▸ **YOUR ASSIGNMENT**:
Could the records below please be retyped exactly, with their pictures left out?

▸ **SOURCE INFORMATION**:
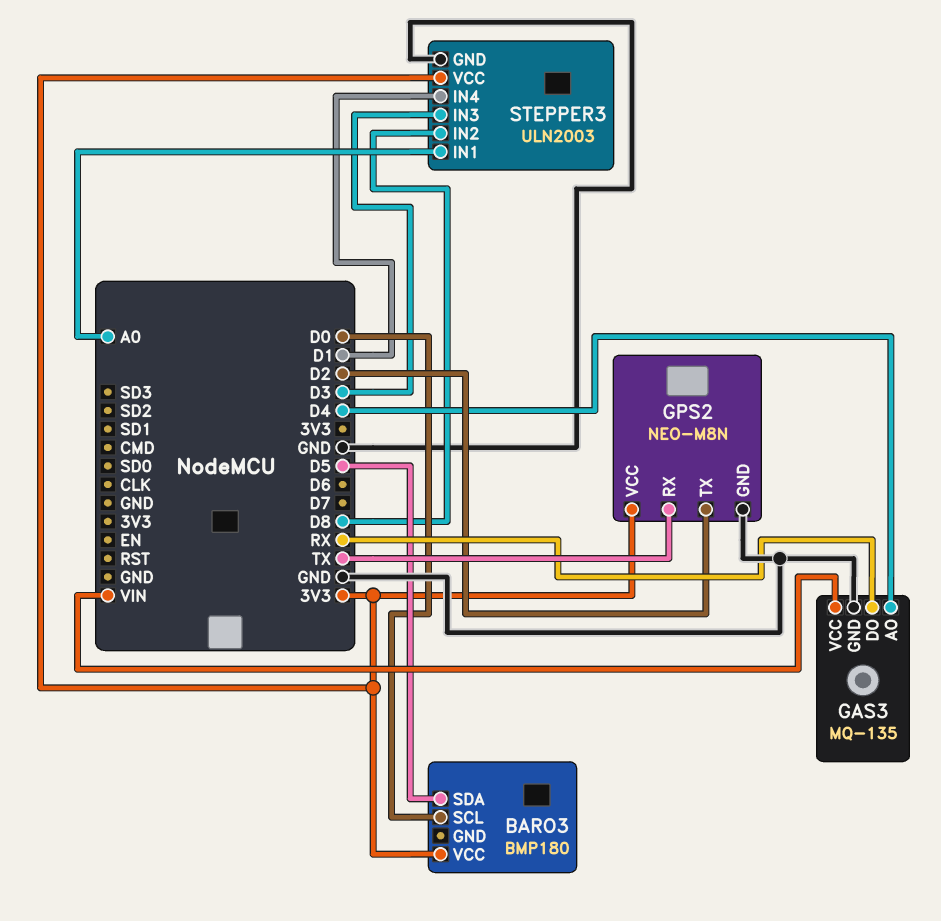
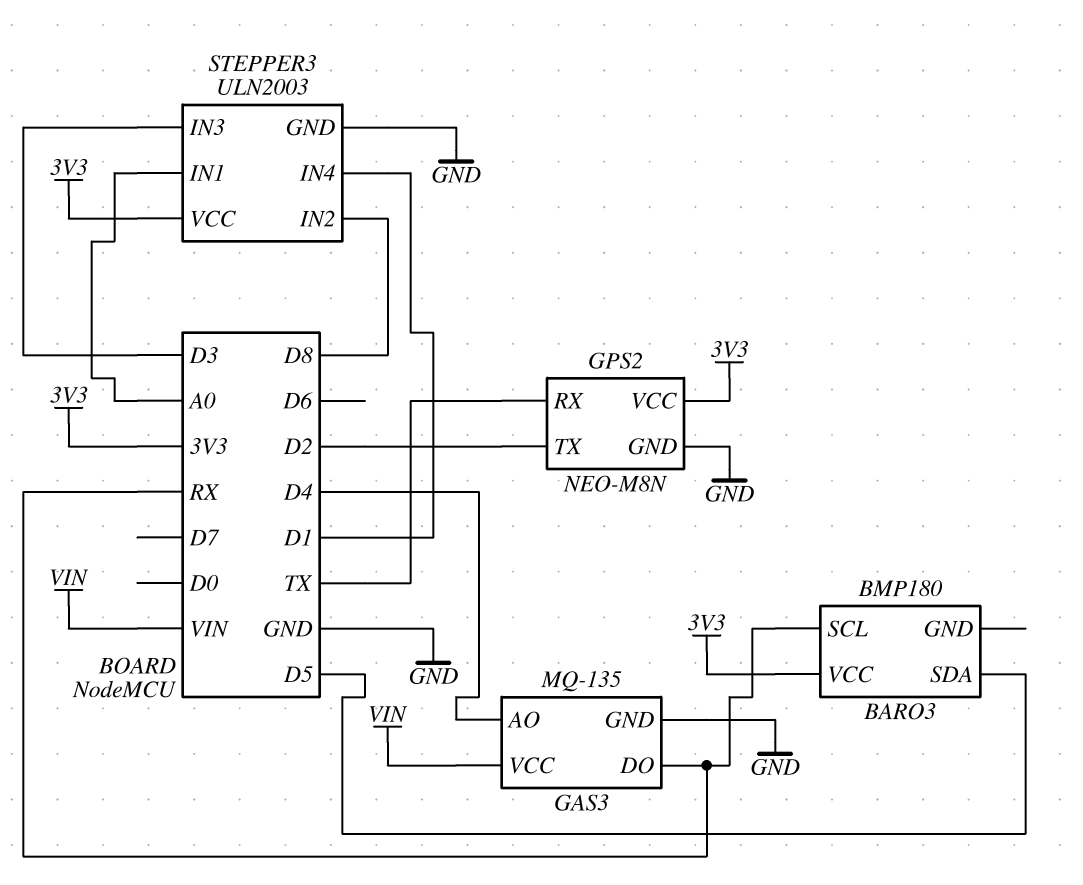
BARO3 pin SCL: D0 -> RX

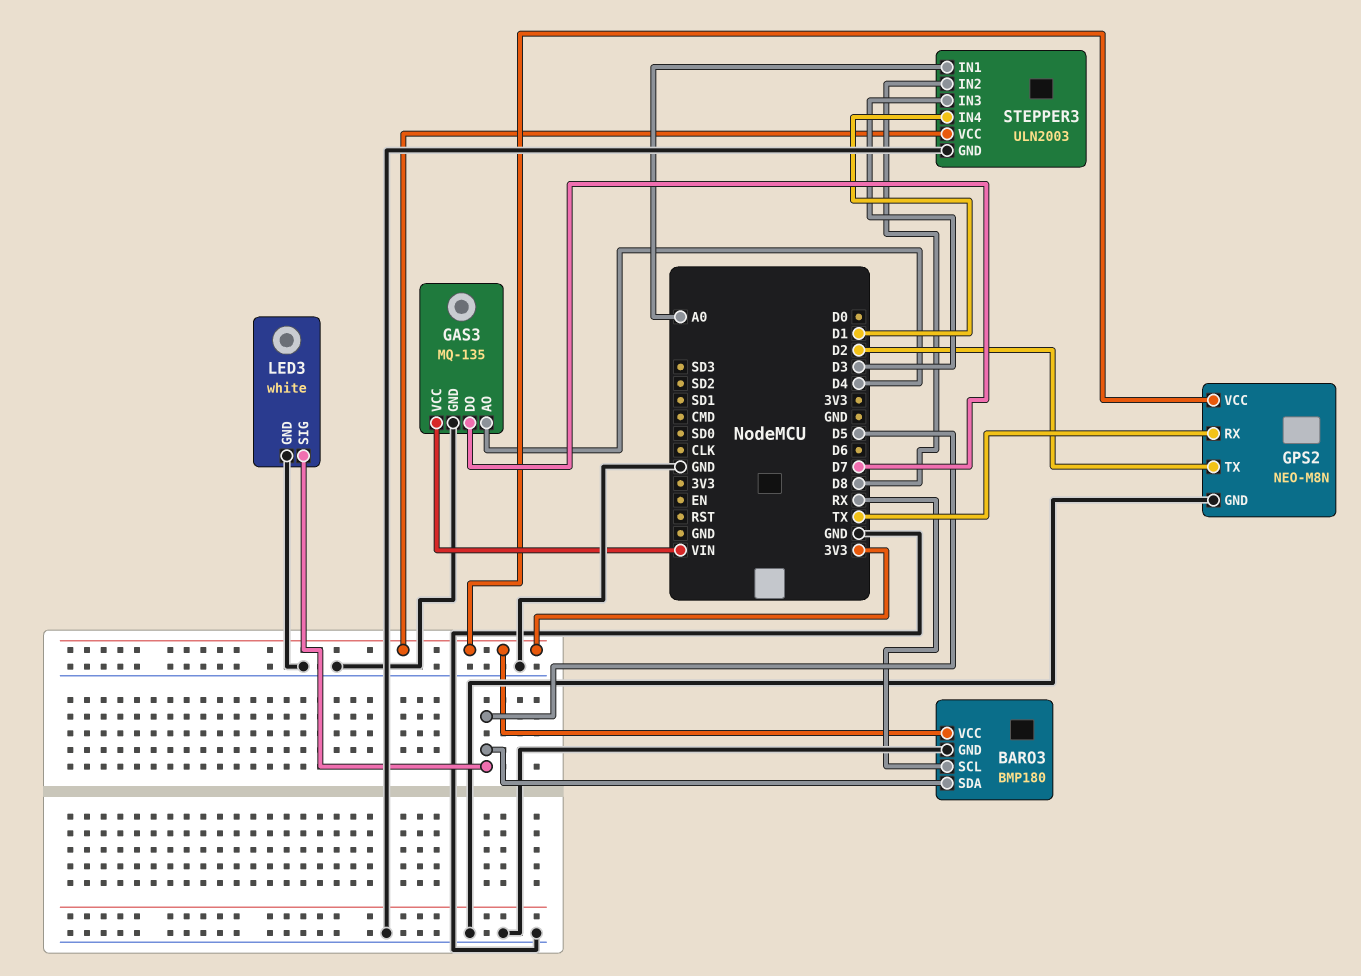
BARO3 pin GND: none -> GND
GAS3 pin DO: RX -> D7
LED3: none -> white
LED3 pin GND: none -> GND
LED3 pin SIG: none -> D5

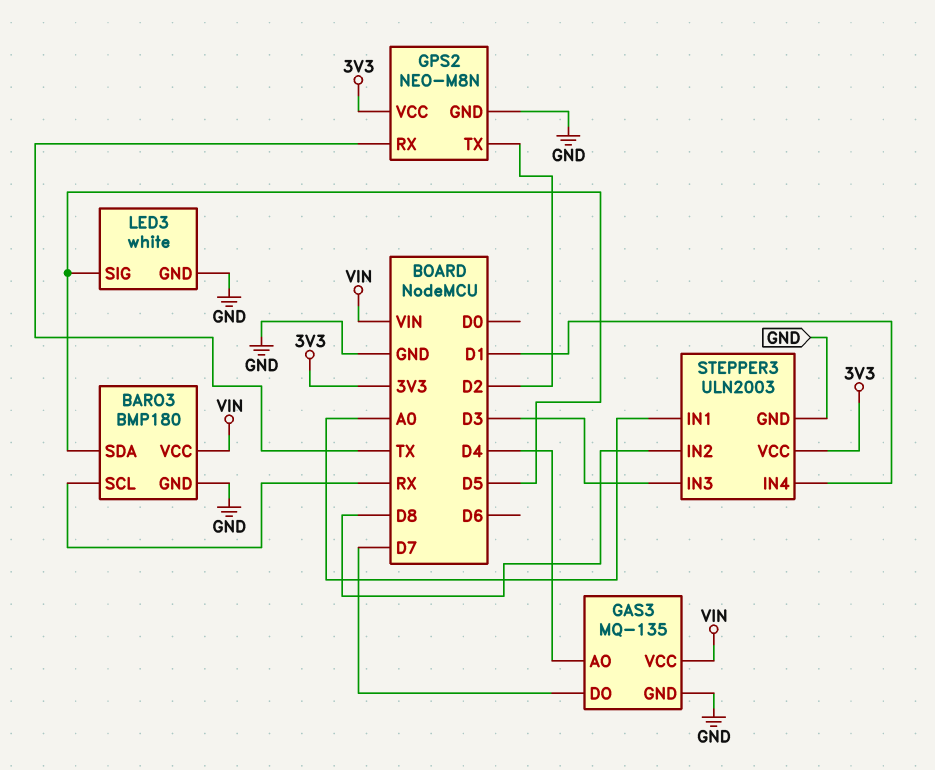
BARO3 pin VCC: 3V3 -> VIN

▸ **WRITTEN REPLY**:
BARO3 pin SCL: D0 -> RX

BARO3 pin GND: none -> GND
GAS3 pin DO: RX -> D7
LED3: none -> white
LED3 pin GND: none -> GND
LED3 pin SIG: none -> D5

BARO3 pin VCC: 3V3 -> VIN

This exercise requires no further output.